*Work task*: Each line from the one containing "U204: NAND 74LS00" through the final line below must be reproduced exactly, and no others.

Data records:
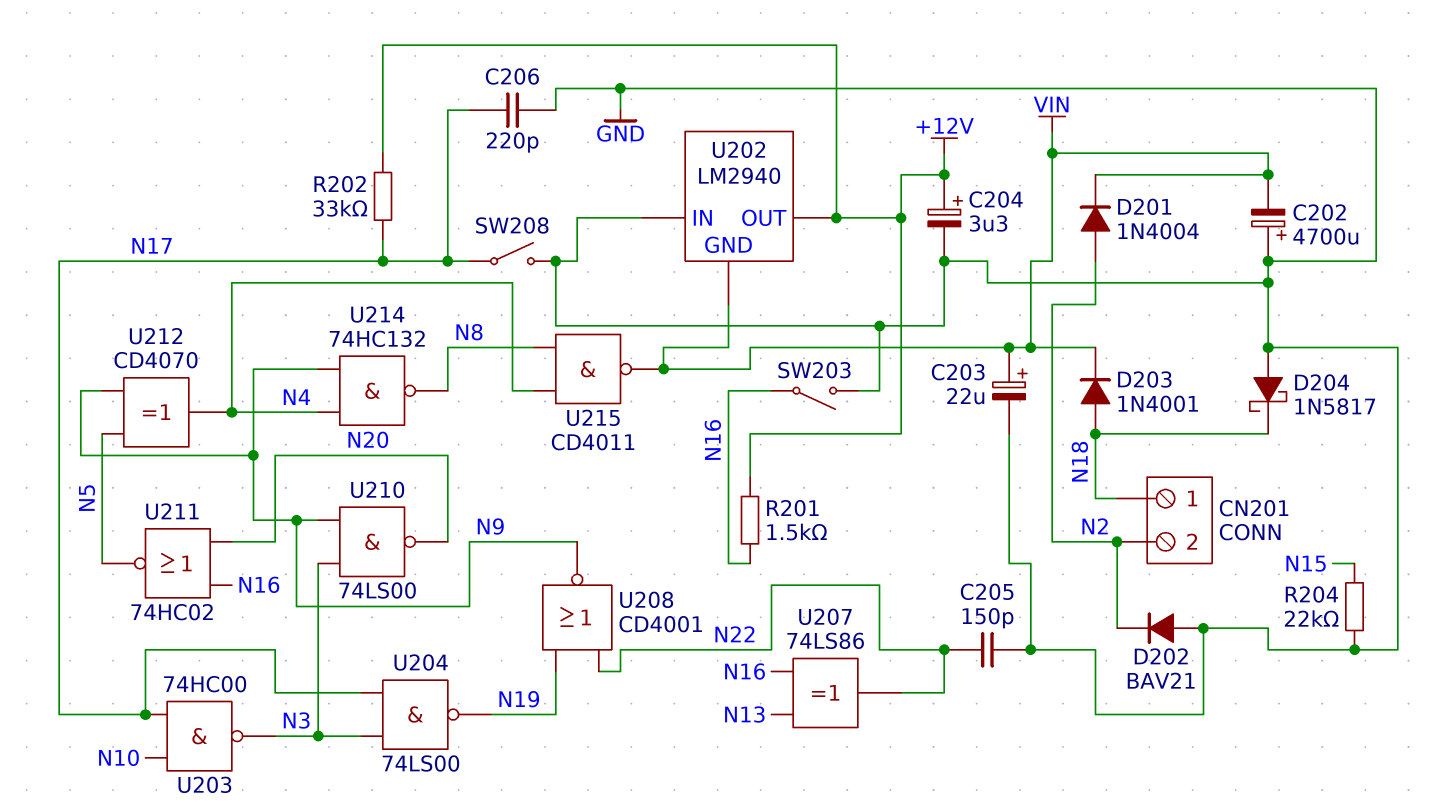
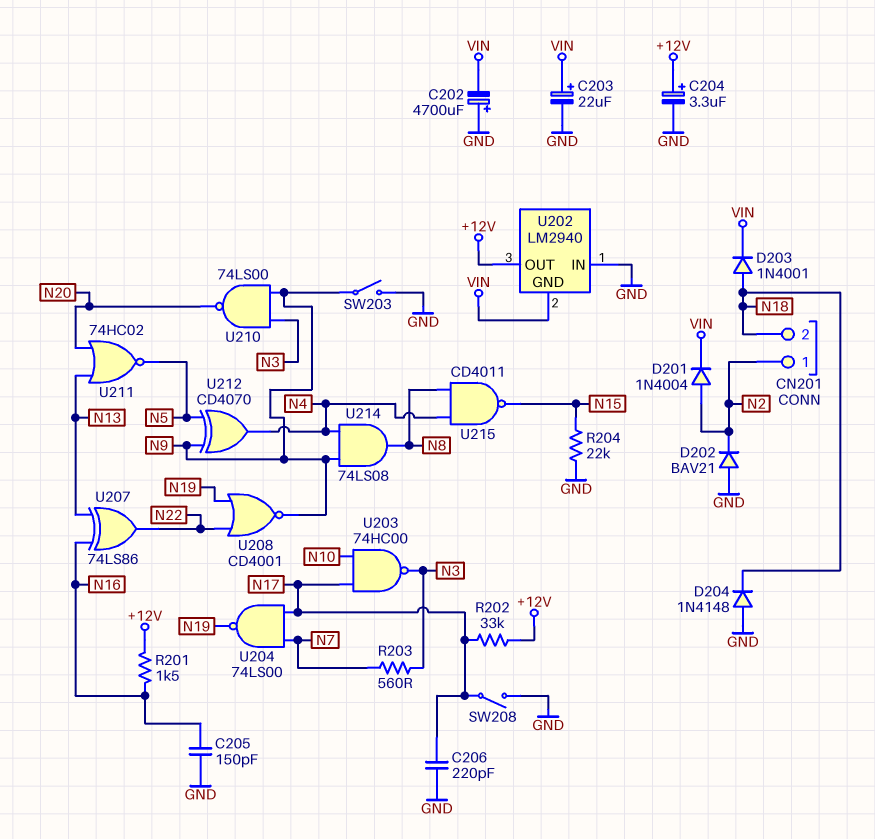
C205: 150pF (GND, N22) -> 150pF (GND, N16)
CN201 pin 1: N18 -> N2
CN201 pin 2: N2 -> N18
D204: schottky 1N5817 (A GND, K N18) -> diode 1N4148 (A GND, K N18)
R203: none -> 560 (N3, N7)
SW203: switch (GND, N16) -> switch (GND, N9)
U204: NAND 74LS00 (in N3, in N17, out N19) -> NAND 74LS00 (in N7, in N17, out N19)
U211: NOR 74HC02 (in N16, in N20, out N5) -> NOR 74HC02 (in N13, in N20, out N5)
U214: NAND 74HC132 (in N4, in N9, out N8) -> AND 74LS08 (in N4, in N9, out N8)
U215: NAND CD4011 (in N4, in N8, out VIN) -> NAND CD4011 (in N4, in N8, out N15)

*Response to the task*:
U204: NAND 74LS00 (in N3, in N17, out N19) -> NAND 74LS00 (in N7, in N17, out N19)
U211: NOR 74HC02 (in N16, in N20, out N5) -> NOR 74HC02 (in N13, in N20, out N5)
U214: NAND 74HC132 (in N4, in N9, out N8) -> AND 74LS08 (in N4, in N9, out N8)
U215: NAND CD4011 (in N4, in N8, out VIN) -> NAND CD4011 (in N4, in N8, out N15)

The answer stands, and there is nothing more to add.